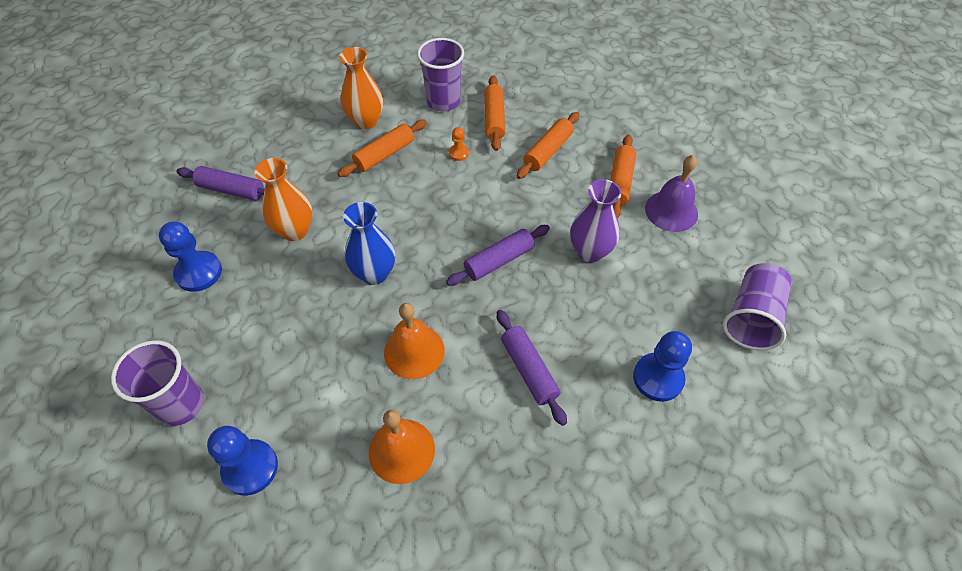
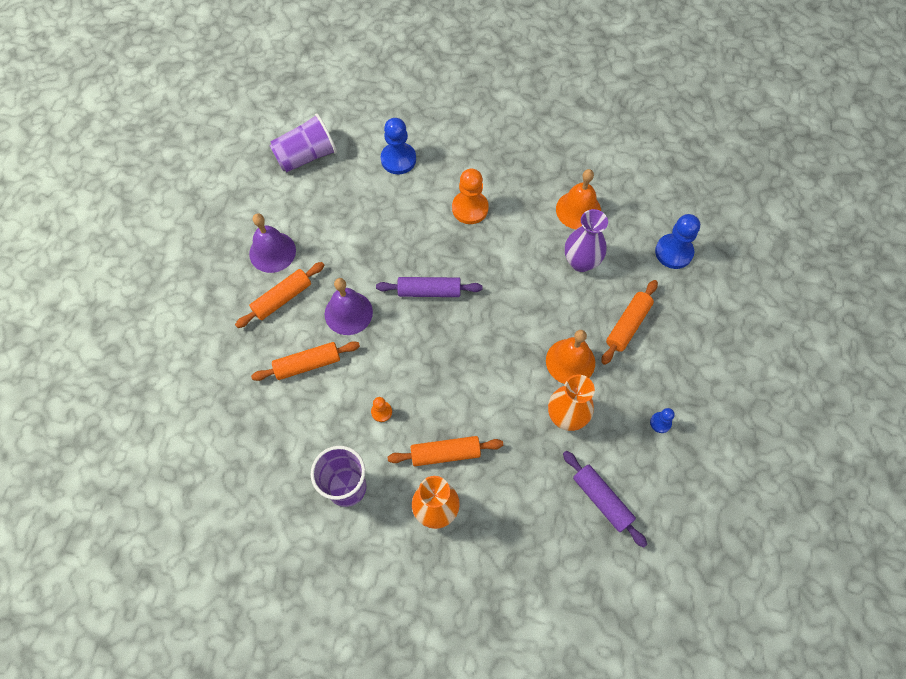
camera: 145 degrees left, 10 degrees up
(180, 404) = (705, 318): purple cup -> none
(199, 272) = (660, 423): blue pawn -> blue pawn, size x0.51
(374, 273) = (525, 337): blue vase -> none
(414, 351) = (533, 263): orange bell -> orange bell (570, 361)
(494, 119) = (320, 432): orange rolling pin -> orange rolling pin (628, 325)
(529, 370) = (470, 208): purple rolling pin -> orange pawn
(554, 203) = (348, 313): none -> purple bell
(590, 251) = (360, 258): purple vase -> purple vase (581, 262)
##############################
**What you are asked to do**: Output every entry exactly, leaving out pictures.

**Task answer**:
camera: 145 degrees left, 10 degrees up
(180, 404) = (705, 318): purple cup -> none
(199, 272) = (660, 423): blue pawn -> blue pawn, size x0.51
(374, 273) = (525, 337): blue vase -> none
(414, 351) = (533, 263): orange bell -> orange bell (570, 361)
(494, 119) = (320, 432): orange rolling pin -> orange rolling pin (628, 325)
(529, 370) = (470, 208): purple rolling pin -> orange pawn
(554, 203) = (348, 313): none -> purple bell
(590, 251) = (360, 258): purple vase -> purple vase (581, 262)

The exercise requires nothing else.